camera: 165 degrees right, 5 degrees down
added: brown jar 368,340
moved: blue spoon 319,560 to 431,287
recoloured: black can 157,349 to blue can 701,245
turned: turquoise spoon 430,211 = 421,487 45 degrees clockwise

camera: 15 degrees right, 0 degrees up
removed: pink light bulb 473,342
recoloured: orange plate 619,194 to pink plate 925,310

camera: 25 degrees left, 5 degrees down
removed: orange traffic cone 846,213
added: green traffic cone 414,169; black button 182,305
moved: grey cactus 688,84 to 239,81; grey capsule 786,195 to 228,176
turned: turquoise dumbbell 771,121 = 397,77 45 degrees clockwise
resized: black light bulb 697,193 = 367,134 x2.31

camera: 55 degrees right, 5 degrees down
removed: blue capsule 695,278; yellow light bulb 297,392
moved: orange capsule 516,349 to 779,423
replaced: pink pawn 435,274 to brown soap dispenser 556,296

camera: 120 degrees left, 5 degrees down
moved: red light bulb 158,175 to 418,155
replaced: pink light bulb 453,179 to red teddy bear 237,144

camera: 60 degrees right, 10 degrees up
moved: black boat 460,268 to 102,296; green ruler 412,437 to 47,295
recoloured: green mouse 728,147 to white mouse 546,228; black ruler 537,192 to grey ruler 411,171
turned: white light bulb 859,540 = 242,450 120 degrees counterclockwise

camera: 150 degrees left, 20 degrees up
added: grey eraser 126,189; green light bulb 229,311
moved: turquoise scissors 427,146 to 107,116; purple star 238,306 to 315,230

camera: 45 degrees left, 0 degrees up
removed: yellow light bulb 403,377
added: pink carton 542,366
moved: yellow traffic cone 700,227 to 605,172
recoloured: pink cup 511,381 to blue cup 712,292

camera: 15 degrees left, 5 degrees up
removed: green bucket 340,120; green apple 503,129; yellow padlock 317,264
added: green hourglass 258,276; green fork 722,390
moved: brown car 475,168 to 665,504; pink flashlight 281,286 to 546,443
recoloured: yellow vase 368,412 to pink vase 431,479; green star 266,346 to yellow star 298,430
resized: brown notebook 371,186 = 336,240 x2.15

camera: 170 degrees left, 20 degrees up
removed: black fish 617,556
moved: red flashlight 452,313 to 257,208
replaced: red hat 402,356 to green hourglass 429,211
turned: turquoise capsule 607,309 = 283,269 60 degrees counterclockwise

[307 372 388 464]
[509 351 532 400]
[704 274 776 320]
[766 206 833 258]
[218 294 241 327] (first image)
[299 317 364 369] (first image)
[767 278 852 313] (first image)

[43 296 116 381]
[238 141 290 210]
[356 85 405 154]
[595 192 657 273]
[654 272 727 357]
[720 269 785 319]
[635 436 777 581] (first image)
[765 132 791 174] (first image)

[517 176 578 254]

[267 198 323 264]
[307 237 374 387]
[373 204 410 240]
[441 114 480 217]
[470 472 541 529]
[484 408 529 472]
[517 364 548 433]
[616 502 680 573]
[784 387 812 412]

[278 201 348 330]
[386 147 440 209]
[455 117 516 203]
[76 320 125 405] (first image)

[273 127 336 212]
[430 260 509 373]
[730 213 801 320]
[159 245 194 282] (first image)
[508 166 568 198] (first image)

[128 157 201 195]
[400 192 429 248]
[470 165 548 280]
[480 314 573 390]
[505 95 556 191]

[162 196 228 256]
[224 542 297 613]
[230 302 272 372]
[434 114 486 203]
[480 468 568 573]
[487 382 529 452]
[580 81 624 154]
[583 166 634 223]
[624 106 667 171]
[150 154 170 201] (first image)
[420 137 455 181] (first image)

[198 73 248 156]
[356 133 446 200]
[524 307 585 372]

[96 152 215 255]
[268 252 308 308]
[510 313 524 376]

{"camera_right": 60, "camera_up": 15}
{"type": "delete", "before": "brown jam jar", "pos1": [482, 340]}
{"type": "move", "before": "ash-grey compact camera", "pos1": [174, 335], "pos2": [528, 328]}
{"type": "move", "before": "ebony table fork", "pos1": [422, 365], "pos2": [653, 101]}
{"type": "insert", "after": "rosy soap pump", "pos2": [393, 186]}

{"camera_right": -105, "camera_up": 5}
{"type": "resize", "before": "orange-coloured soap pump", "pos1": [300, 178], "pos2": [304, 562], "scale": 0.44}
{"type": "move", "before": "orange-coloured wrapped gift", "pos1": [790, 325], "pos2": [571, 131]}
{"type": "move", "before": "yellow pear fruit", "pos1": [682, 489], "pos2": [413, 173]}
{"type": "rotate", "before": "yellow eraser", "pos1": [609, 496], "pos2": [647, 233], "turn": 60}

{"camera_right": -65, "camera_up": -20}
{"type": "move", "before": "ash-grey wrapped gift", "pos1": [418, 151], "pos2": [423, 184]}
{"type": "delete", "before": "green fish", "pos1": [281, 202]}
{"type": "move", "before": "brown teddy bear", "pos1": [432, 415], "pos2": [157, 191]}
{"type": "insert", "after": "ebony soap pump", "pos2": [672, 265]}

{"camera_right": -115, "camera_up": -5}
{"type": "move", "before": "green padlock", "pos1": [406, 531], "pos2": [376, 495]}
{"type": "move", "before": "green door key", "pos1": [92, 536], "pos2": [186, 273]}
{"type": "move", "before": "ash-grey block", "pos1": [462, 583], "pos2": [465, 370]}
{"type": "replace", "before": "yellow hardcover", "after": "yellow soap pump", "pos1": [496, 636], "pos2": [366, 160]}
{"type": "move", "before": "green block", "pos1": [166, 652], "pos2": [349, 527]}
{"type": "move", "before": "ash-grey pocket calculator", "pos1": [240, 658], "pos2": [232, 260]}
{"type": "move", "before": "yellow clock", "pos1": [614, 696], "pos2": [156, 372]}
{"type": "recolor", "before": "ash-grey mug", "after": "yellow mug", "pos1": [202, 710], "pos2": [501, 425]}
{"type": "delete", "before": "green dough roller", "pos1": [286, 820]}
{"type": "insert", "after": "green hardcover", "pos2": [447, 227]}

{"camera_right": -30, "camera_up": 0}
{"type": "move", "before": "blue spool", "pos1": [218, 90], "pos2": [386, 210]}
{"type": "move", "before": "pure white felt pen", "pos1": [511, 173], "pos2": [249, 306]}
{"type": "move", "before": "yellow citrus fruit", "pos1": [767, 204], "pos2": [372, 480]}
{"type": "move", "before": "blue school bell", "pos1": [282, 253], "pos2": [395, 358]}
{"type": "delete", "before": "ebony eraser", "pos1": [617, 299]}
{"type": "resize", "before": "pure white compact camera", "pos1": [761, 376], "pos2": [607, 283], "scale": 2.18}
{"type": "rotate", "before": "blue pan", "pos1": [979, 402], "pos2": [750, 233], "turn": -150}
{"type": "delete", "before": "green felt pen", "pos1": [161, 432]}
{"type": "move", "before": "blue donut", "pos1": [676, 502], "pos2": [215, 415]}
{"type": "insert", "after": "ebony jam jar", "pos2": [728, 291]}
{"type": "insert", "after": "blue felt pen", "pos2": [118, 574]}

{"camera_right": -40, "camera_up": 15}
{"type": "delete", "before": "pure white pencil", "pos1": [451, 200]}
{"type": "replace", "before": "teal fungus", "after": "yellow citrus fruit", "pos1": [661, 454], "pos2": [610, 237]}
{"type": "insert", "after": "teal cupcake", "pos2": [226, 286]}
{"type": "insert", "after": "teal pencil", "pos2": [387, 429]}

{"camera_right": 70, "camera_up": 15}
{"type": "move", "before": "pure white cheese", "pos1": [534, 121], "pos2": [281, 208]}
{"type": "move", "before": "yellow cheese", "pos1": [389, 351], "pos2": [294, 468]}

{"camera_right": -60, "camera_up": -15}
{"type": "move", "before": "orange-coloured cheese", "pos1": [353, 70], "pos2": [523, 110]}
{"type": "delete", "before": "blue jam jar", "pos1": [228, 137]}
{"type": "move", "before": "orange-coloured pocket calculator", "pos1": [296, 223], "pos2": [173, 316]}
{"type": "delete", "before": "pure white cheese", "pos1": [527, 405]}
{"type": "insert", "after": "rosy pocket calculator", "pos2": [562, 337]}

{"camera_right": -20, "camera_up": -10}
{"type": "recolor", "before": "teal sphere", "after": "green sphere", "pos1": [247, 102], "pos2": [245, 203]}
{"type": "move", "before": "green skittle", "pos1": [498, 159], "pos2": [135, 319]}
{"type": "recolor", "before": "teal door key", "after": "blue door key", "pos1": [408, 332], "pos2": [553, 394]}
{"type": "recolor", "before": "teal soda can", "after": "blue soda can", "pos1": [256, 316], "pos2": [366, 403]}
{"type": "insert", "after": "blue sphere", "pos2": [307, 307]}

● **Goal of the exercise**: Using the listing, filter for "added" and return the matching lines.

● **Written response**:
added: brown jar 368,340
added: green traffic cone 414,169; black button 182,305
added: grey eraser 126,189; green light bulb 229,311
added: pink carton 542,366
added: green hourglass 258,276; green fork 722,390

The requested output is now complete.